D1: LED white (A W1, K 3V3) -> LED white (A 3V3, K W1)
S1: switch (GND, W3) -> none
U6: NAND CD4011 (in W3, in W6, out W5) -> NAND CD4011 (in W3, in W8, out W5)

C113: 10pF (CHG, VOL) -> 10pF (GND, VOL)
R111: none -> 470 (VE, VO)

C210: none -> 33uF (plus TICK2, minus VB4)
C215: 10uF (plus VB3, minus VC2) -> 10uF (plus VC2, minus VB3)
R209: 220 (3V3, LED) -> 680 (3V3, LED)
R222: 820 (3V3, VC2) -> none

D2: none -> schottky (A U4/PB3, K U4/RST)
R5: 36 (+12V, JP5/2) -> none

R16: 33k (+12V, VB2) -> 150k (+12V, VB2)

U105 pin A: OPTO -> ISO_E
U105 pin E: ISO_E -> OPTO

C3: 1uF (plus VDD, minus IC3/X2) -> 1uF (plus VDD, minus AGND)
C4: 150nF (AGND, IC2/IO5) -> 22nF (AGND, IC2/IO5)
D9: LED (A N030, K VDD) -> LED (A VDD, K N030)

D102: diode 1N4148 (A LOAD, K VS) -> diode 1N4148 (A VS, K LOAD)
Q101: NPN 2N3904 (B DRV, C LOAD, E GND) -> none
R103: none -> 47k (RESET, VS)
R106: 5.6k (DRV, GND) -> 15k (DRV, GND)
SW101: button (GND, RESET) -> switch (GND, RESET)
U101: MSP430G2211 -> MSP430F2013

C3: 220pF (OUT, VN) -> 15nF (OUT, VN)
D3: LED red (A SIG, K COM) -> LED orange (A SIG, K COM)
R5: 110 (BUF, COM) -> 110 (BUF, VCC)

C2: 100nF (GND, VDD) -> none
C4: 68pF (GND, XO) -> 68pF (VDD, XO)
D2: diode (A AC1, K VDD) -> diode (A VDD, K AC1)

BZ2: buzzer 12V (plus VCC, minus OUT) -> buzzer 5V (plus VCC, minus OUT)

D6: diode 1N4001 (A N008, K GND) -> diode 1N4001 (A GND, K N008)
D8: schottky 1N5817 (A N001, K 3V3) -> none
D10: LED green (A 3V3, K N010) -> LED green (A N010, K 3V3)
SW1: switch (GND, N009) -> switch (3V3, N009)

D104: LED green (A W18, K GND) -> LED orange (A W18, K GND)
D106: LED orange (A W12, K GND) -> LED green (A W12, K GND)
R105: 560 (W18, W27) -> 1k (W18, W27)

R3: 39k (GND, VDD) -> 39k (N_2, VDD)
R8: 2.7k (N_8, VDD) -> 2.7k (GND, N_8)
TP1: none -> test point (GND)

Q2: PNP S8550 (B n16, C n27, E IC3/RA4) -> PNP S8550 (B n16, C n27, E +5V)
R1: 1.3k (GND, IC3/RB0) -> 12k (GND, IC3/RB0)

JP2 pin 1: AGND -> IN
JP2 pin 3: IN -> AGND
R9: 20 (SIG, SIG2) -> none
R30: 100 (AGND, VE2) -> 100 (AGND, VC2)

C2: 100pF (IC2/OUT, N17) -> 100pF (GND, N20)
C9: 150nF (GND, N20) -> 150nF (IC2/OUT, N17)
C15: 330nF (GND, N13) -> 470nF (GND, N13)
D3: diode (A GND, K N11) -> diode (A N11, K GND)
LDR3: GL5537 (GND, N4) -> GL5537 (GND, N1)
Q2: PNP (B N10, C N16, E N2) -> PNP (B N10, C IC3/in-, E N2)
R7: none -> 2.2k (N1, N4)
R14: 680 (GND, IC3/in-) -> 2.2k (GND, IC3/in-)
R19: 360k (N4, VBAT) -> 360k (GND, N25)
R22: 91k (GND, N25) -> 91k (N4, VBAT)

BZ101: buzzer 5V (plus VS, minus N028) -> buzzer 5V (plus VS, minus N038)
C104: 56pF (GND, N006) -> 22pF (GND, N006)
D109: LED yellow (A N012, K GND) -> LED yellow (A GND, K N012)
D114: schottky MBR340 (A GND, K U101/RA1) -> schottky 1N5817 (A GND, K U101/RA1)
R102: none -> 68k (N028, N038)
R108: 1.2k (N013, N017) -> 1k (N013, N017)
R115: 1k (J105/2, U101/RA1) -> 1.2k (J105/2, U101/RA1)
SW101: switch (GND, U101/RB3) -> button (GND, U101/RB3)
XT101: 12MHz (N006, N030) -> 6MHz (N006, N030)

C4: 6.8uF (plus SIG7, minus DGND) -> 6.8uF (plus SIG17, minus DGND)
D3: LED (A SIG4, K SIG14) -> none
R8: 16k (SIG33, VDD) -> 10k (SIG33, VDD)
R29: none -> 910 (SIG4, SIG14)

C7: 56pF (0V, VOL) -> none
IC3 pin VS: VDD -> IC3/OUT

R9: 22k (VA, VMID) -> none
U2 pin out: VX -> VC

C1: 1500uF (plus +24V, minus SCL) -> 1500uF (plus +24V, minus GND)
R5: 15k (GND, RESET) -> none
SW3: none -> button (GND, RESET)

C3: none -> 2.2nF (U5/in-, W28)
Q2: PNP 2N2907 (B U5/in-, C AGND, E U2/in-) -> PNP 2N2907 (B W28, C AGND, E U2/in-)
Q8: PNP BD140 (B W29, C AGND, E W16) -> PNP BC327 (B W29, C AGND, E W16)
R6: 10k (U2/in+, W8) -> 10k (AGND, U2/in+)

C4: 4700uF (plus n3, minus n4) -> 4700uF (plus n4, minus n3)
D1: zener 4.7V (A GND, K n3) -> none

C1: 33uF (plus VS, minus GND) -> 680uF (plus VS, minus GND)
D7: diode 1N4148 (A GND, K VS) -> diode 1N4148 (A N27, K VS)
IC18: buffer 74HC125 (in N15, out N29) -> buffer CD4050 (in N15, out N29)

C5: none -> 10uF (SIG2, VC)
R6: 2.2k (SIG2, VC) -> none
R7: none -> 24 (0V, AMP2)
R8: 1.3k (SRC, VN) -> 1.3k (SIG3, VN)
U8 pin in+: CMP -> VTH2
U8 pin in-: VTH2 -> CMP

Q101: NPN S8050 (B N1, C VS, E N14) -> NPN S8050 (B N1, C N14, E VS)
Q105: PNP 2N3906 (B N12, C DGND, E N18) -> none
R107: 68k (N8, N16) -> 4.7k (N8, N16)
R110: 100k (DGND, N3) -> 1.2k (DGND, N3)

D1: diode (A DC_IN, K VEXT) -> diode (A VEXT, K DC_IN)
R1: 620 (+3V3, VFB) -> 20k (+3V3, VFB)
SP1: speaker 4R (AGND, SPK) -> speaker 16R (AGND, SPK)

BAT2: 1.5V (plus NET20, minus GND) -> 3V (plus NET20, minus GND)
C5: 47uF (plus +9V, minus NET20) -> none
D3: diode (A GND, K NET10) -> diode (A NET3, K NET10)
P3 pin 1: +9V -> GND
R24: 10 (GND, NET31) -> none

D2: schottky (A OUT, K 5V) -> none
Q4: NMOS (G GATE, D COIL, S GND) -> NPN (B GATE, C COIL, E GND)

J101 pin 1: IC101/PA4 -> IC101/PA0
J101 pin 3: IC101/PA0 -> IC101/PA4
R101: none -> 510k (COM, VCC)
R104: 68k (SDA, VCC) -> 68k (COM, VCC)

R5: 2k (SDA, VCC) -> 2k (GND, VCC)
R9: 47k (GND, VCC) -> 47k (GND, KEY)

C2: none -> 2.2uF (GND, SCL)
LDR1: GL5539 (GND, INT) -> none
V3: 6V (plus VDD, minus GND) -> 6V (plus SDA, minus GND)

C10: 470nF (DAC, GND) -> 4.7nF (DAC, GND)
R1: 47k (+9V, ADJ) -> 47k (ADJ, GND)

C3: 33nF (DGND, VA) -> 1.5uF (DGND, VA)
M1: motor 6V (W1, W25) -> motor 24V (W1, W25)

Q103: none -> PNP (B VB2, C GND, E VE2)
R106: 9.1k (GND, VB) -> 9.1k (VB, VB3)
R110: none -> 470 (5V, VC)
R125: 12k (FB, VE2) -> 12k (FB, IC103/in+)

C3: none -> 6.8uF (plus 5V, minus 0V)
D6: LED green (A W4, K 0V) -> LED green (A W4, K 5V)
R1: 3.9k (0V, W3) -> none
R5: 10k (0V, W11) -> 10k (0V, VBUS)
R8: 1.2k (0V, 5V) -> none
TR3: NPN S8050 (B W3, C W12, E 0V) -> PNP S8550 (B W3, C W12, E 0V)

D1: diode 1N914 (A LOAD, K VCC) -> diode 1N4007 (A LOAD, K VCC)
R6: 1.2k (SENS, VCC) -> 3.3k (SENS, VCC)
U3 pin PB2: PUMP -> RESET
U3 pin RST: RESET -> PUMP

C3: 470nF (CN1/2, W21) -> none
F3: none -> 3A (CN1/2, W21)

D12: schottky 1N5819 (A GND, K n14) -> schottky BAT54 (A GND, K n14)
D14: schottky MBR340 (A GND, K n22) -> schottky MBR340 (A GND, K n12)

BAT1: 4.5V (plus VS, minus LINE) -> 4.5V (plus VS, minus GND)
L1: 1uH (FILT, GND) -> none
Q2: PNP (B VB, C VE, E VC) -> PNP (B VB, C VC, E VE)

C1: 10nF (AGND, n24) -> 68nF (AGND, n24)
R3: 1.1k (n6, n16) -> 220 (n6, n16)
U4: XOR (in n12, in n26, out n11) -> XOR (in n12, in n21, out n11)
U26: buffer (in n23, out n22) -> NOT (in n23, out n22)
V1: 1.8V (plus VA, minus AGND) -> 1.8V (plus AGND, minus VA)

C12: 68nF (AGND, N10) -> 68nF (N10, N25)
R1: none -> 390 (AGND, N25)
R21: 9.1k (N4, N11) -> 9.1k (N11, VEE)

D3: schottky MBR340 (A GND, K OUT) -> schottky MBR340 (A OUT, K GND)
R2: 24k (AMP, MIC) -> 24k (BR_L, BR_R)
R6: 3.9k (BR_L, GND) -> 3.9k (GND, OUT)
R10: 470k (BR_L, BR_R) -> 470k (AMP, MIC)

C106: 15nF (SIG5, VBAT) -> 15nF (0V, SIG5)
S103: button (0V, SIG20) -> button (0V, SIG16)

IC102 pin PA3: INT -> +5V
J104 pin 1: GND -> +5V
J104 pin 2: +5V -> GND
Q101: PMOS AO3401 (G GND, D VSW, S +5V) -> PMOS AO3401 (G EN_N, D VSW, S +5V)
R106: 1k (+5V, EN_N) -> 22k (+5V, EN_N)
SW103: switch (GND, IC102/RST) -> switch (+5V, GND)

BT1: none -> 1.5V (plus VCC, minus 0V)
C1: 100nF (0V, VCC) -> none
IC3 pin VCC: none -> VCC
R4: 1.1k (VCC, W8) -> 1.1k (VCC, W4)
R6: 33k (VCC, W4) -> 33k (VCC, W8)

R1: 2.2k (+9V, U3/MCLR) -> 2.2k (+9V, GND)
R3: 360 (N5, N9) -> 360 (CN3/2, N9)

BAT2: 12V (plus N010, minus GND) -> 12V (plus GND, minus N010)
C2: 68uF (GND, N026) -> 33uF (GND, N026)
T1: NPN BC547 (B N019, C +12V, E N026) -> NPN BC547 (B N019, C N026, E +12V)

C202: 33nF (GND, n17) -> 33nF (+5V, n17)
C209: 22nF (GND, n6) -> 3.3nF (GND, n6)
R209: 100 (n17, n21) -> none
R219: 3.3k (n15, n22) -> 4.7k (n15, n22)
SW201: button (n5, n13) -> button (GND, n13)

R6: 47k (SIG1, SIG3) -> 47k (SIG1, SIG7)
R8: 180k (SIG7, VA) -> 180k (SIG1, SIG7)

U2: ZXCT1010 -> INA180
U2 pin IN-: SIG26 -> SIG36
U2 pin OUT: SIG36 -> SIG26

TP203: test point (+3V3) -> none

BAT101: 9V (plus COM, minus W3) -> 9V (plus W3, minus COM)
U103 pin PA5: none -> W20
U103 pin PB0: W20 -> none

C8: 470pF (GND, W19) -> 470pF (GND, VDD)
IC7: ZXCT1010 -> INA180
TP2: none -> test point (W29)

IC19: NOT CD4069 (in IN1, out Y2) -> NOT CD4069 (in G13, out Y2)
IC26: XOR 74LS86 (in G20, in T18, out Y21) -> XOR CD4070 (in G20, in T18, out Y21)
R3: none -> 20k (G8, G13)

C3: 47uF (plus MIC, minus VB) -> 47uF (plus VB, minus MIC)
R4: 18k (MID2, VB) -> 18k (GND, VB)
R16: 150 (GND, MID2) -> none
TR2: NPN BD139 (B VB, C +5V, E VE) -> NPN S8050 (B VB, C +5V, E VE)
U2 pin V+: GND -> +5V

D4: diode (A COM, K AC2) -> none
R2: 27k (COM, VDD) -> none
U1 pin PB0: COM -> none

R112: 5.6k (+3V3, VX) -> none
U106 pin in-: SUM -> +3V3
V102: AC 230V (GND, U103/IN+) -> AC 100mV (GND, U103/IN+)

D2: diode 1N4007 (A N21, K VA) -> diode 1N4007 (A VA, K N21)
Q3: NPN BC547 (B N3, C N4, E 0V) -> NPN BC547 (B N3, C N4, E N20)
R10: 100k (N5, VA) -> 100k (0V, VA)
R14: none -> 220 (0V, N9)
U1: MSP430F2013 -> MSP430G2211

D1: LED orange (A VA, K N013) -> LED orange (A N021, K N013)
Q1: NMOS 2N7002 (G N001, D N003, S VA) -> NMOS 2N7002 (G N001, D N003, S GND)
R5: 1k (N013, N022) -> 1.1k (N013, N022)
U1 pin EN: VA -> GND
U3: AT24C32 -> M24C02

● ● ●

▸ WHAT YOU SHOULD DO
Taking the records above, retype every line from the one with "LDR1: GL5539 (GND, INT) -> none" down to the one with "R110: none -> 470 (5V, VC)", exactly and with nothing else.

▸ ANSWER FOR THIS EXERCISE
LDR1: GL5539 (GND, INT) -> none
V3: 6V (plus VDD, minus GND) -> 6V (plus SDA, minus GND)

C10: 470nF (DAC, GND) -> 4.7nF (DAC, GND)
R1: 47k (+9V, ADJ) -> 47k (ADJ, GND)

C3: 33nF (DGND, VA) -> 1.5uF (DGND, VA)
M1: motor 6V (W1, W25) -> motor 24V (W1, W25)

Q103: none -> PNP (B VB2, C GND, E VE2)
R106: 9.1k (GND, VB) -> 9.1k (VB, VB3)
R110: none -> 470 (5V, VC)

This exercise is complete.